* **Request**:
Reproduce the records below word for word, from their first line through the line containing "beside (1226, 1295)", including that line.

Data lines
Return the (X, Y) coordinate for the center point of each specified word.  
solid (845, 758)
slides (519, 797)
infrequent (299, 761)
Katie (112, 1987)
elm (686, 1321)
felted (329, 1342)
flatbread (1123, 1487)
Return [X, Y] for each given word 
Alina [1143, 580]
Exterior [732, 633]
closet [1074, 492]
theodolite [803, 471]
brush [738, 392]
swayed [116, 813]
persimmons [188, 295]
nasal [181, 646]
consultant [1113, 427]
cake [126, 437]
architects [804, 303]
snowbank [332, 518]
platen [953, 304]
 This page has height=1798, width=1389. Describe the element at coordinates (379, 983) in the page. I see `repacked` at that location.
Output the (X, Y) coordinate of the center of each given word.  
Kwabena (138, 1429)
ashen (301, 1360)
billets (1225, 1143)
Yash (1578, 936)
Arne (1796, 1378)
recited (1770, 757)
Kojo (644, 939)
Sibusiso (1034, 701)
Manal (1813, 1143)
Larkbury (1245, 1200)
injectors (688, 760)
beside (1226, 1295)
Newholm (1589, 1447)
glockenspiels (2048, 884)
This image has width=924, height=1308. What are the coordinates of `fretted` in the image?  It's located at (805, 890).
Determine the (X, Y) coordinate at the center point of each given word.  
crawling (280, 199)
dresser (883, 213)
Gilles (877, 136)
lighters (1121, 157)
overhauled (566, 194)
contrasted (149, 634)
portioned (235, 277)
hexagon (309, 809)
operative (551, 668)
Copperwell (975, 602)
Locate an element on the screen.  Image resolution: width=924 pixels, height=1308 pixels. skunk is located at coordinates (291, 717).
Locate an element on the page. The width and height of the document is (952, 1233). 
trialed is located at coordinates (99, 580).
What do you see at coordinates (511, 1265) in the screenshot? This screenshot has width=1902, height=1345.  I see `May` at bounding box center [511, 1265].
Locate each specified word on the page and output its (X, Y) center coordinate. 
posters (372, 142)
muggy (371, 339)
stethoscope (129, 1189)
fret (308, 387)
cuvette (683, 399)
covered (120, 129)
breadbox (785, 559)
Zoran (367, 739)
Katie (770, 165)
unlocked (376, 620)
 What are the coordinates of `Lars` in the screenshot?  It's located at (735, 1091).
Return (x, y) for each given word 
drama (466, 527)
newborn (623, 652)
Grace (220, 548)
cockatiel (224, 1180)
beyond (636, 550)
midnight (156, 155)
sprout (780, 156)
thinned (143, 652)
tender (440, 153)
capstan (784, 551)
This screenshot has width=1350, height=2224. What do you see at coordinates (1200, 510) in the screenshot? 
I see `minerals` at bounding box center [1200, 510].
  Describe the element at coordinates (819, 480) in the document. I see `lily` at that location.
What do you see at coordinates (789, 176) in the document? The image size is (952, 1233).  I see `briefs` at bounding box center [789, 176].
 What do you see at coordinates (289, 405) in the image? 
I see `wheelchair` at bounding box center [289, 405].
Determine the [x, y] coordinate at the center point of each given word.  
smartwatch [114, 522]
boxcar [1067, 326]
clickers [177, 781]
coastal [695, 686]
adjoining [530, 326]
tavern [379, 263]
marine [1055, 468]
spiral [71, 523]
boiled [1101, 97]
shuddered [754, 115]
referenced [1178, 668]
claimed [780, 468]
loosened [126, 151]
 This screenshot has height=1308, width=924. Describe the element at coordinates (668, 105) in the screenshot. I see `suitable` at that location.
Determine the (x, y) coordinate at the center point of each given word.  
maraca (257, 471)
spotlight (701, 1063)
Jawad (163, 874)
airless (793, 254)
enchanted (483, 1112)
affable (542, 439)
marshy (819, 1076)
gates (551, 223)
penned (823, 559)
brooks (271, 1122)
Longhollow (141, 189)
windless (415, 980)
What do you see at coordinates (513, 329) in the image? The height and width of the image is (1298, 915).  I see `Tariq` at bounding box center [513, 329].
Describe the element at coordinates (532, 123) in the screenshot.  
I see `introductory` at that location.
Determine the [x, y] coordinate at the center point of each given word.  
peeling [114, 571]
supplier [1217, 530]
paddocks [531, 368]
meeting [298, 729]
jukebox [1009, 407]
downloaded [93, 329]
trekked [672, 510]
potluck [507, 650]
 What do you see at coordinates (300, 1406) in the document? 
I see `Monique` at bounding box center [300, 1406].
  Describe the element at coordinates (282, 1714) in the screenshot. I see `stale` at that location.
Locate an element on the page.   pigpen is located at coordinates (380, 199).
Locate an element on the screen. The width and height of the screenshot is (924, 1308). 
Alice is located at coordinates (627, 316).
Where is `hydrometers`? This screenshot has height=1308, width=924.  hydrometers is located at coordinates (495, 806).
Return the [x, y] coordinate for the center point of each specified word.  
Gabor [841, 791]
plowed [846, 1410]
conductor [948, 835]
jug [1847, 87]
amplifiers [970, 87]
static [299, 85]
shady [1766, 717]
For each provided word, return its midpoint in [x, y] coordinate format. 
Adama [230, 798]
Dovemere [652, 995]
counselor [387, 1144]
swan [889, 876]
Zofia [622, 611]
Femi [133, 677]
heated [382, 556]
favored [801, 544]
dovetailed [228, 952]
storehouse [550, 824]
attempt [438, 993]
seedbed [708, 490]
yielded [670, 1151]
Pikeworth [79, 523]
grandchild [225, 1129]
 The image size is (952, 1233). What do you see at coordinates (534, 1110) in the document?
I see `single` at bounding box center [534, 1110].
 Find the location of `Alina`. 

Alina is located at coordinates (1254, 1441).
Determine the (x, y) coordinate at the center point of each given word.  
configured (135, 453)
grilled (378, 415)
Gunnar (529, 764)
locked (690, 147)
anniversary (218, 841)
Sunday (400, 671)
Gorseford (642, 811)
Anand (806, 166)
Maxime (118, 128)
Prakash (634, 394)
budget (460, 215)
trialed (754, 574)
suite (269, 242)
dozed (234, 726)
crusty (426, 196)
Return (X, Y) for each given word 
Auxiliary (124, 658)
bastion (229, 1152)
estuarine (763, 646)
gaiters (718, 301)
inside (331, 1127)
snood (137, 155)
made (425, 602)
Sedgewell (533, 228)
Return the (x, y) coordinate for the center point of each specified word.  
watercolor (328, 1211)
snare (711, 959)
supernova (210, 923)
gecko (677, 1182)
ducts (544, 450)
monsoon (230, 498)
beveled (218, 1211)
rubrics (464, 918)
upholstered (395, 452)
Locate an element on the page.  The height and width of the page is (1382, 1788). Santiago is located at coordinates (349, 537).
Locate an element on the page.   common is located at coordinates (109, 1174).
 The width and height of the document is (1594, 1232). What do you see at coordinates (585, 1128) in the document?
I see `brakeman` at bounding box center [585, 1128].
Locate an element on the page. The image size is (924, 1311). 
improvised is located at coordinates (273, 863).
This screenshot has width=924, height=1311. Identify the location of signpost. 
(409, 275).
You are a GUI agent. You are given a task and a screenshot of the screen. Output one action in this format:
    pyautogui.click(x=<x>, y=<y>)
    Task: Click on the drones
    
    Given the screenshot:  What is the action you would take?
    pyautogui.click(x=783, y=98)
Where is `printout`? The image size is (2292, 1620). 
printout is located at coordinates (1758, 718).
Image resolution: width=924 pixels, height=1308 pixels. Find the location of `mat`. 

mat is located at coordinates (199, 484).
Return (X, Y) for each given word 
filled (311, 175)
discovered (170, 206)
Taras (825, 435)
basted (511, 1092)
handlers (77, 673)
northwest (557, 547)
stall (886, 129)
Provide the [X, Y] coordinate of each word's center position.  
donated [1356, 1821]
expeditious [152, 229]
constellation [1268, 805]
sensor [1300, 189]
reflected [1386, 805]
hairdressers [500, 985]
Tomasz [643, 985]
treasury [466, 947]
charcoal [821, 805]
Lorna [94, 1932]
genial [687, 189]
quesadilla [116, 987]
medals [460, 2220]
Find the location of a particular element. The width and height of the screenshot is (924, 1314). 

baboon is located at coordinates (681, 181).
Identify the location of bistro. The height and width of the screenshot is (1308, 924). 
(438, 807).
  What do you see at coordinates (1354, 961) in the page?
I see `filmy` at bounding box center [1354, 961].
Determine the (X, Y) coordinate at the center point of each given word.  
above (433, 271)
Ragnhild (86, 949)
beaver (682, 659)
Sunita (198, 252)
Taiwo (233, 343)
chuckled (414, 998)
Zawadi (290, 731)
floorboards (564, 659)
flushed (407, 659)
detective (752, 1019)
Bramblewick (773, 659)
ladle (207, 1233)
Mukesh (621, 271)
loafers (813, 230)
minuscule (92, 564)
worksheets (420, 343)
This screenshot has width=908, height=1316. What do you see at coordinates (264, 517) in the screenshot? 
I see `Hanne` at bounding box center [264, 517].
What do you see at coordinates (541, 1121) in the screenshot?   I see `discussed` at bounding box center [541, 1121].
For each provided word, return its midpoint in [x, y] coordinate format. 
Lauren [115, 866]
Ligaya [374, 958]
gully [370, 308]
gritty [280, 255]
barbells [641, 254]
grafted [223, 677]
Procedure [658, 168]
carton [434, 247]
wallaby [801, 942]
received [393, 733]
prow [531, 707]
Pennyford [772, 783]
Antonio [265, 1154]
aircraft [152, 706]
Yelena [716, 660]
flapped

* **Finished task**:
Return the (X, Y) coordinate for the center point of each specified word.  
solid (845, 758)
slides (519, 797)
infrequent (299, 761)
Katie (112, 1987)
elm (686, 1321)
felted (329, 1342)
flatbread (1123, 1487)
Return [X, Y] for each given word 
Alina [1143, 580]
Exterior [732, 633]
closet [1074, 492]
theodolite [803, 471]
brush [738, 392]
swayed [116, 813]
persimmons [188, 295]
nasal [181, 646]
consultant [1113, 427]
cake [126, 437]
architects [804, 303]
snowbank [332, 518]
platen [953, 304]
 This page has height=1798, width=1389. Describe the element at coordinates (379, 983) in the page. I see `repacked` at that location.
Output the (X, Y) coordinate of the center of each given word.  
Kwabena (138, 1429)
ashen (301, 1360)
billets (1225, 1143)
Yash (1578, 936)
Arne (1796, 1378)
recited (1770, 757)
Kojo (644, 939)
Sibusiso (1034, 701)
Manal (1813, 1143)
Larkbury (1245, 1200)
injectors (688, 760)
beside (1226, 1295)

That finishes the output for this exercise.